### Your objective
Please return each of the entries exactly, minus their pictures.

### Given data

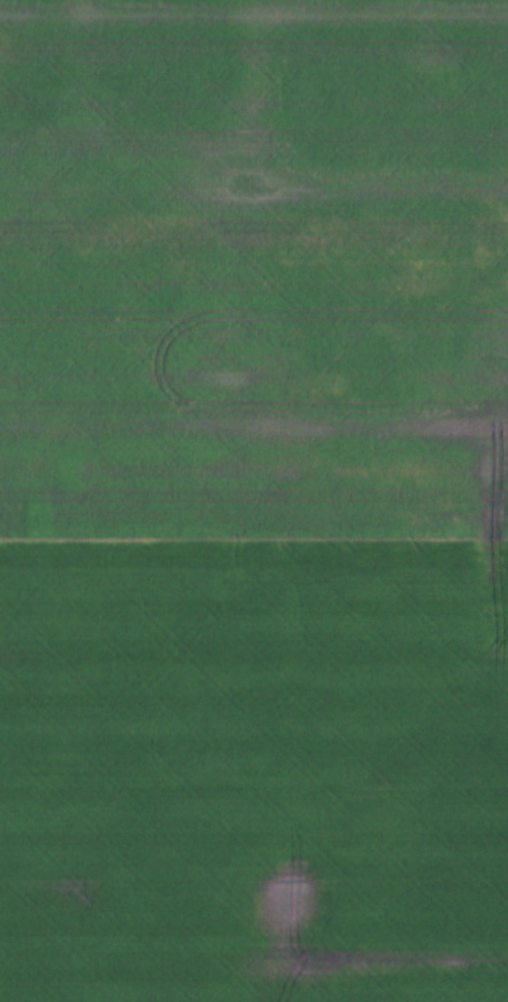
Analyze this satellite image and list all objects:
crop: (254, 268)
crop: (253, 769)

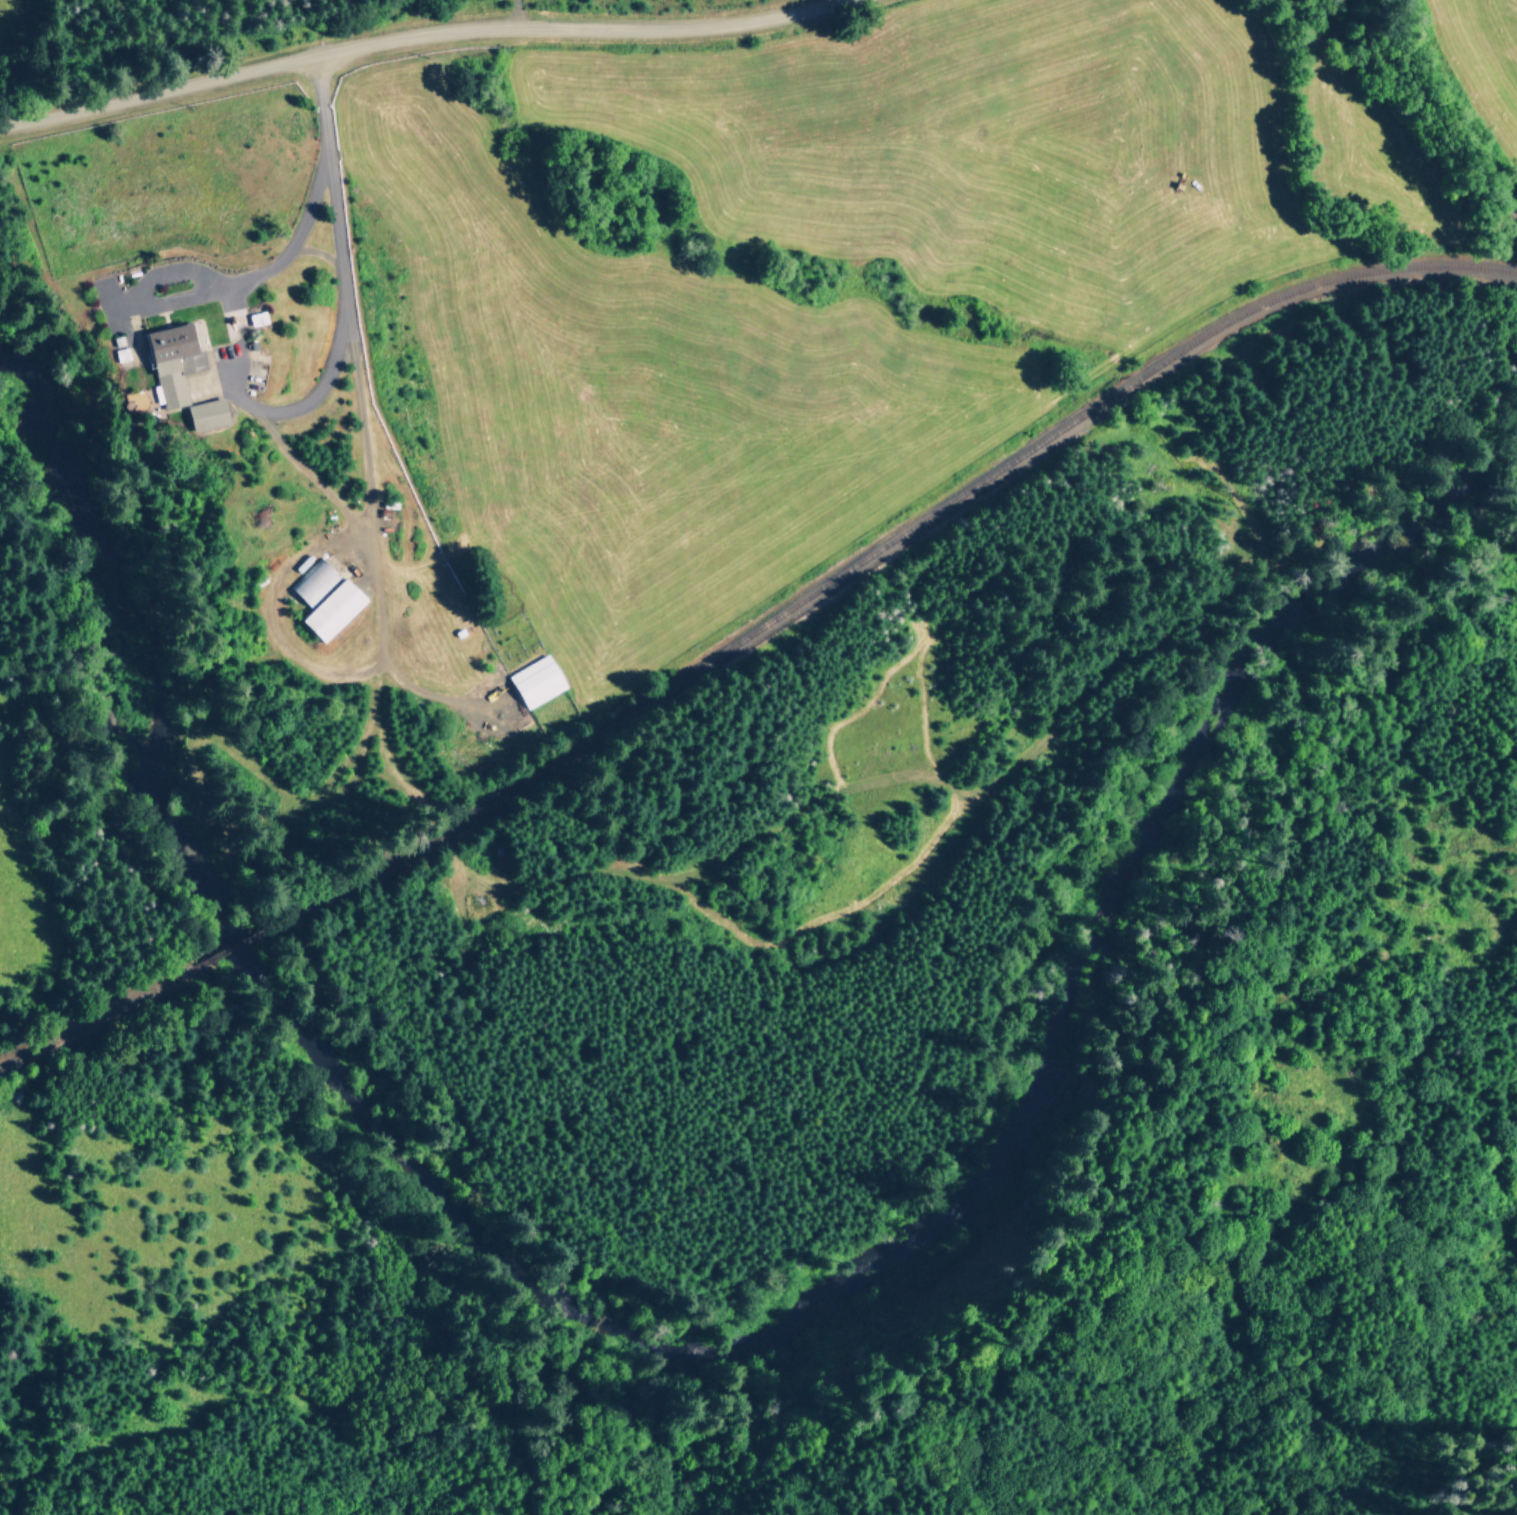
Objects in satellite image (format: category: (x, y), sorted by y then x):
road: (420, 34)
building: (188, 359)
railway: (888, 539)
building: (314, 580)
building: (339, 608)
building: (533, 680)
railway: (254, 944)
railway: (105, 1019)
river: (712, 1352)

### Response box
Analyze this satellite image and list all objects:
crop: (254, 268)
crop: (253, 769)

Objects in satellite image (format: category: (x, y), sorted by y then x):
road: (420, 34)
building: (188, 359)
railway: (888, 539)
building: (314, 580)
building: (339, 608)
building: (533, 680)
railway: (254, 944)
railway: (105, 1019)
river: (712, 1352)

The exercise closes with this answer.